-- Task to complete --
Produce an exact copy of the lines from the line containing "green lamp: 0 -> 2" through the last line of the entries below, and only those lines.

-- Data extract --
+ + + +

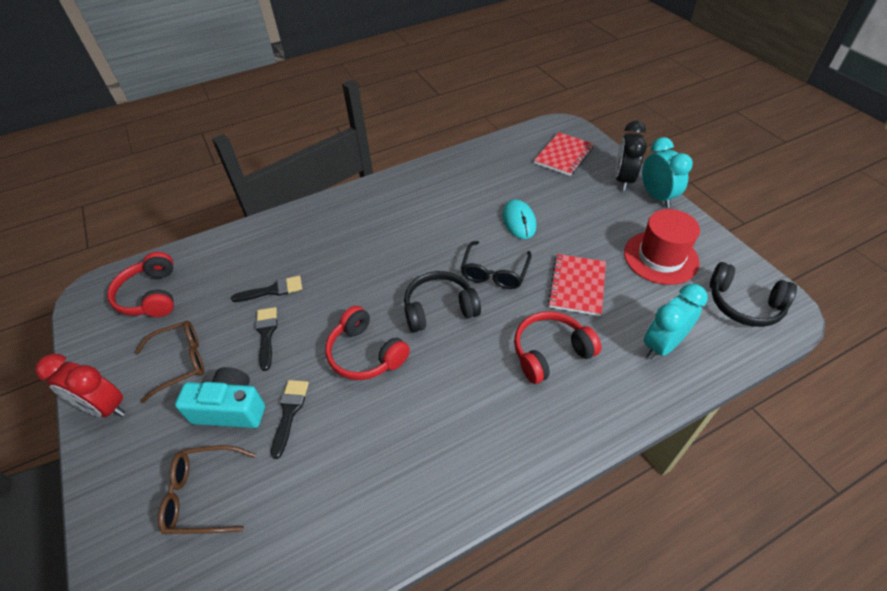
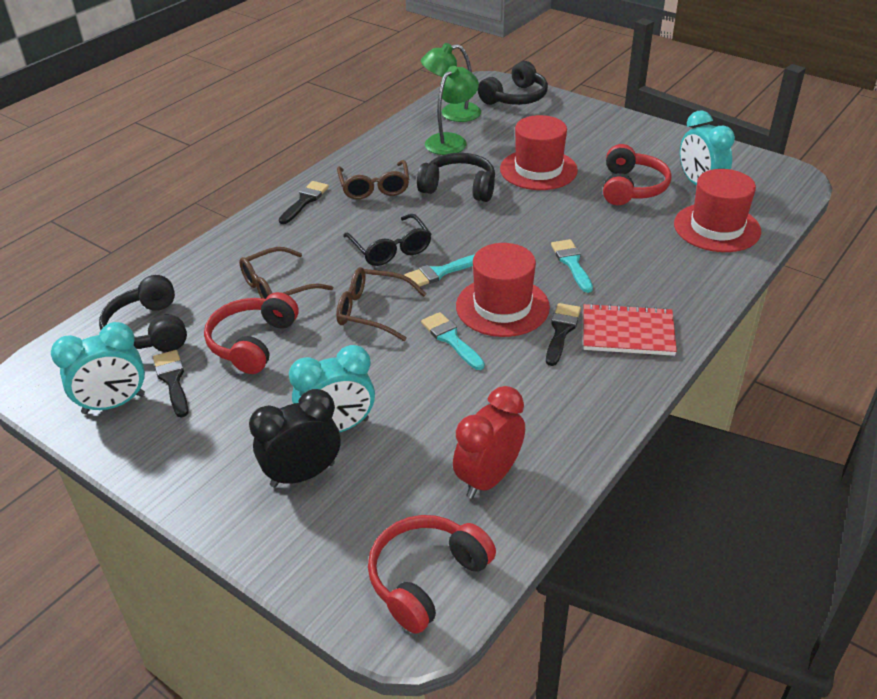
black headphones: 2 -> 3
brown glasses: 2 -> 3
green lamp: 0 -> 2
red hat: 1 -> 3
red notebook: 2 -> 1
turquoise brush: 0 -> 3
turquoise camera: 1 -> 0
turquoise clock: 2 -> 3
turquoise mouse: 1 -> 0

+ + + +

-- Exercise result --
green lamp: 0 -> 2
red hat: 1 -> 3
red notebook: 2 -> 1
turquoise brush: 0 -> 3
turquoise camera: 1 -> 0
turquoise clock: 2 -> 3
turquoise mouse: 1 -> 0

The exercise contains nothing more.